WHAT YOU NEED TO DO:
The answer must restate the listing word for word, without its images.
%%
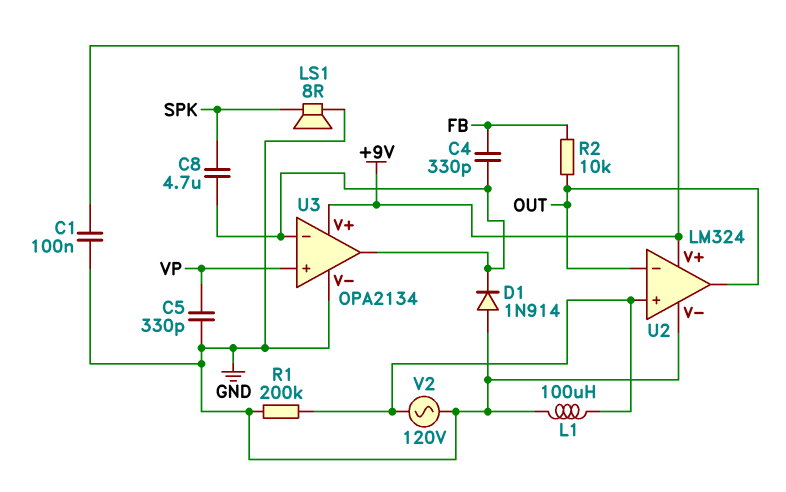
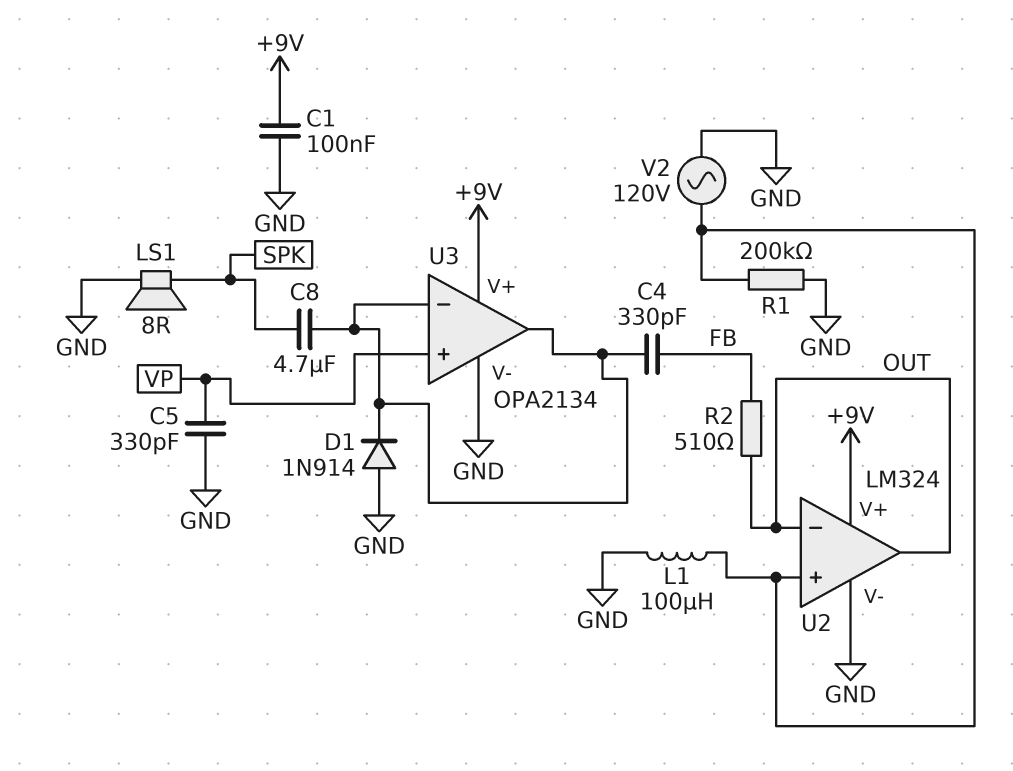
R2: 10k (FB, OUT) -> 510 (FB, OUT)

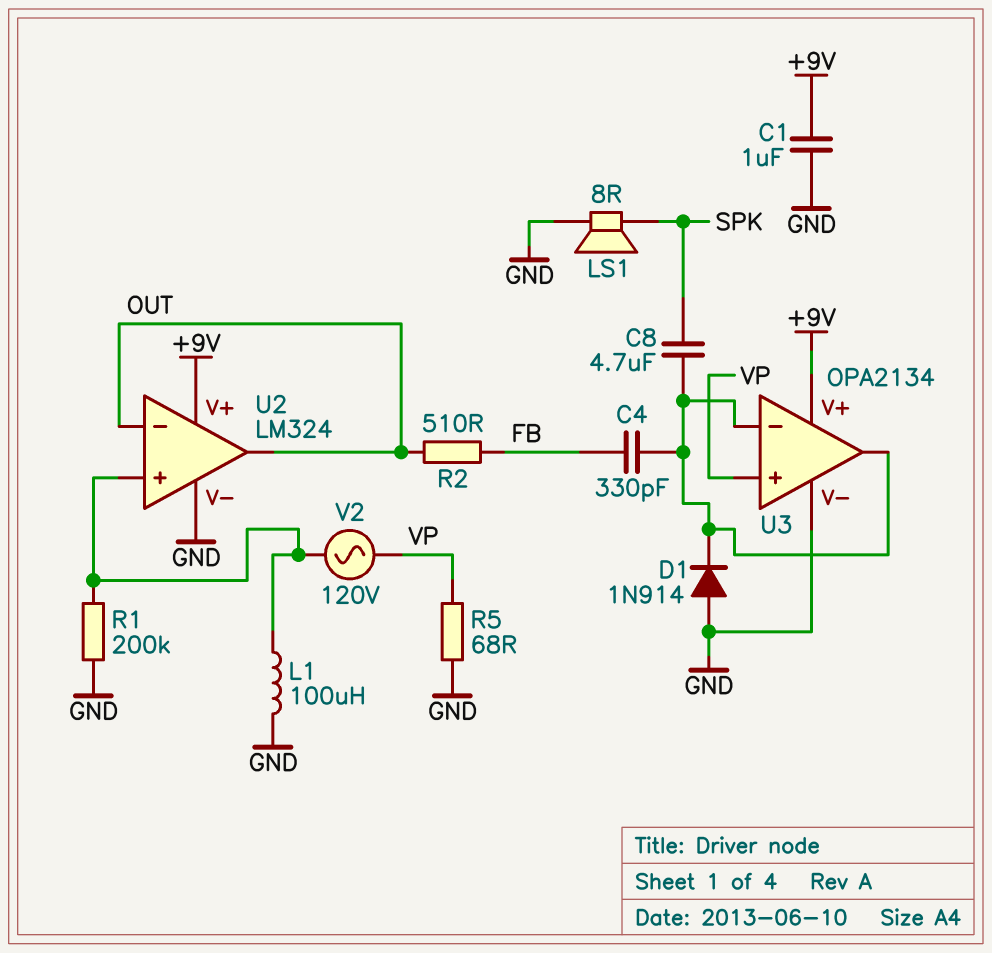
C1: 100nF (+9V, GND) -> 1uF (+9V, GND)
C5: 330pF (GND, VP) -> none
R5: none -> 68 (GND, VP)
V2: AC 120V (GND, U2/in+) -> AC 120V (U2/in+, VP)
%%
PROBLEM SOLUTION:
R2: 10k (FB, OUT) -> 510 (FB, OUT)

C1: 100nF (+9V, GND) -> 1uF (+9V, GND)
C5: 330pF (GND, VP) -> none
R5: none -> 68 (GND, VP)
V2: AC 120V (GND, U2/in+) -> AC 120V (U2/in+, VP)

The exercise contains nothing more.